[DESCRIPTION OF THE TASK]: With the pictures omitted, transcribe each line below exactly as it is.

[LISTED ENTRIES]:

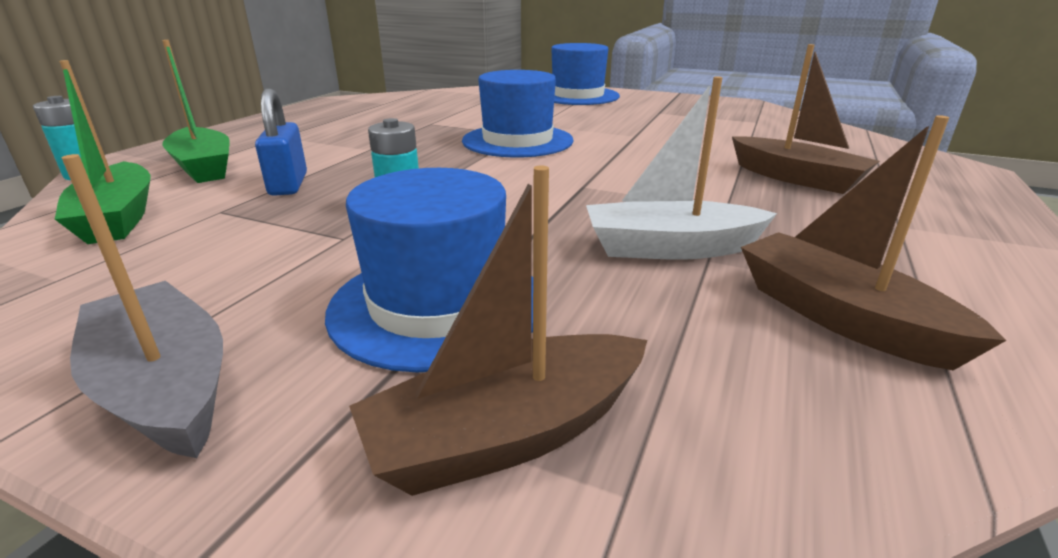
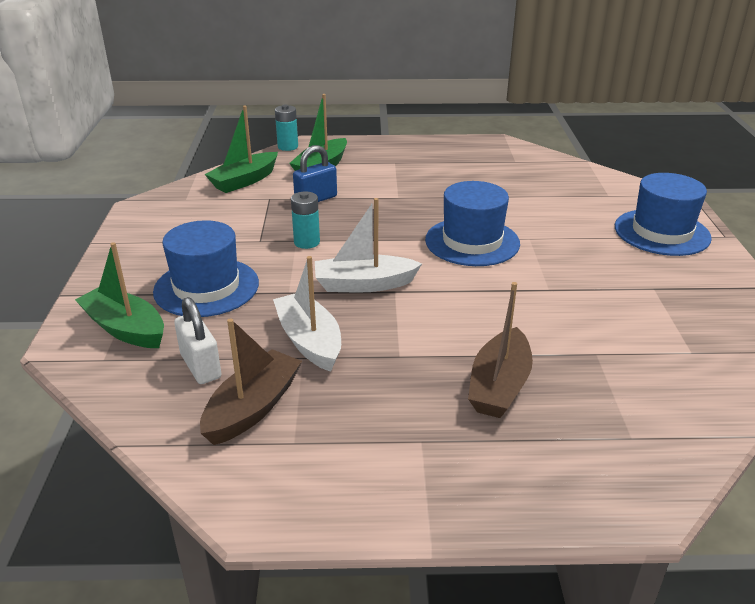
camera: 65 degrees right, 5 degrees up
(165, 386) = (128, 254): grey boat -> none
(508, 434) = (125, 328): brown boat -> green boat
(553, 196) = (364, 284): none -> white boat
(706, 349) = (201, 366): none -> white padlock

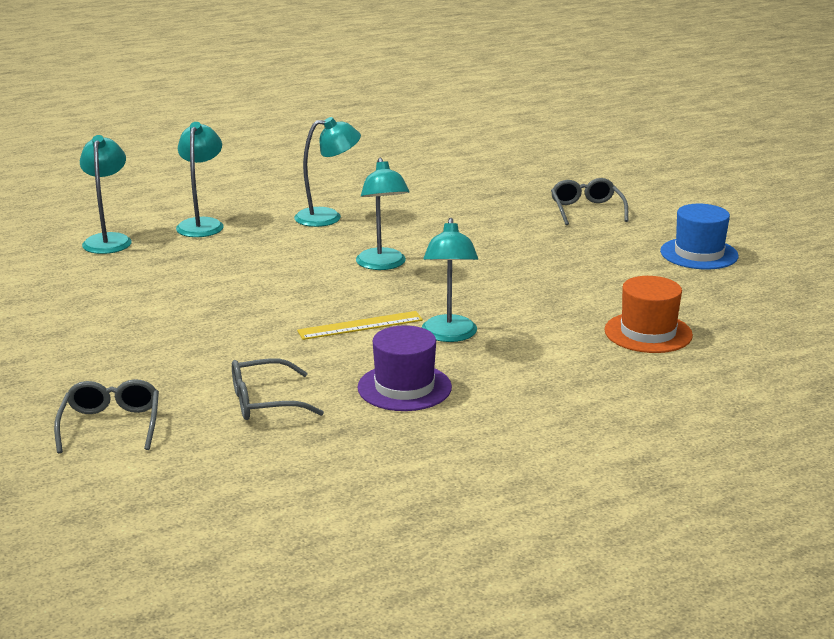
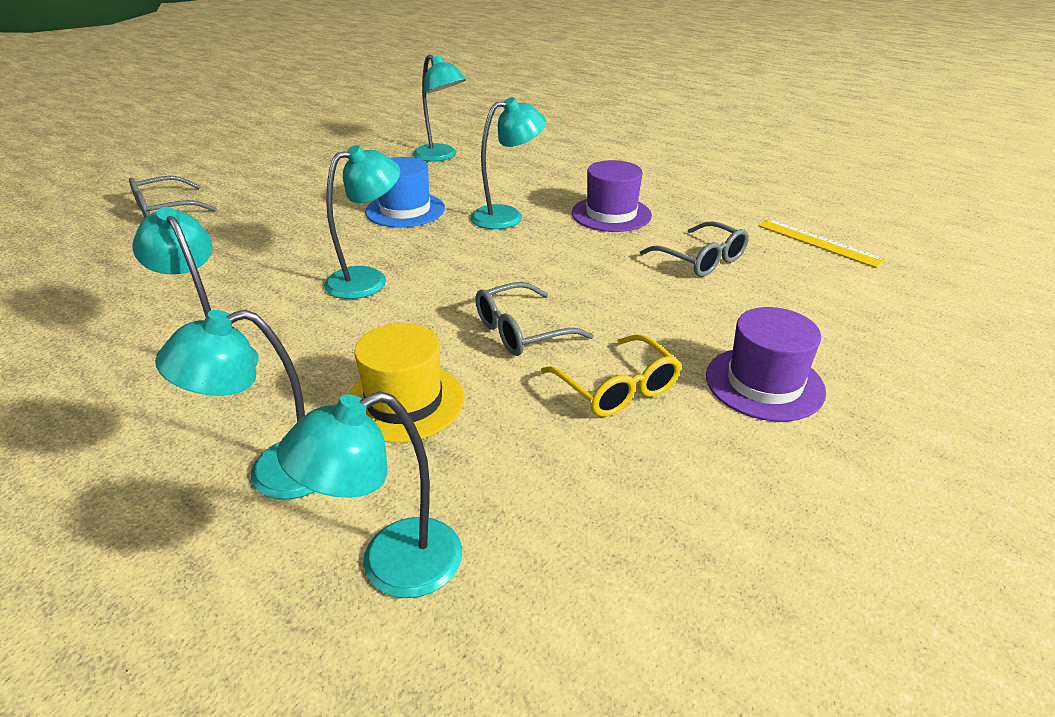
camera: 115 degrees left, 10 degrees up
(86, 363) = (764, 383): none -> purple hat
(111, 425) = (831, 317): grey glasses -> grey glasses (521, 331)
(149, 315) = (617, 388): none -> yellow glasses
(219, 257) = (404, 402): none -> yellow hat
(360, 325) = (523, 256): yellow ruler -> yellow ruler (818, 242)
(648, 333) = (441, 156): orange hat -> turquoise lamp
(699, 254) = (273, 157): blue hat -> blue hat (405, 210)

[WRITTEN SOLUTION]:
camera: 65 degrees right, 5 degrees up
(165, 386) = (128, 254): grey boat -> none
(508, 434) = (125, 328): brown boat -> green boat
(553, 196) = (364, 284): none -> white boat
(706, 349) = (201, 366): none -> white padlock

camera: 115 degrees left, 10 degrees up
(86, 363) = (764, 383): none -> purple hat
(111, 425) = (831, 317): grey glasses -> grey glasses (521, 331)
(149, 315) = (617, 388): none -> yellow glasses
(219, 257) = (404, 402): none -> yellow hat
(360, 325) = (523, 256): yellow ruler -> yellow ruler (818, 242)
(648, 333) = (441, 156): orange hat -> turquoise lamp
(699, 254) = (273, 157): blue hat -> blue hat (405, 210)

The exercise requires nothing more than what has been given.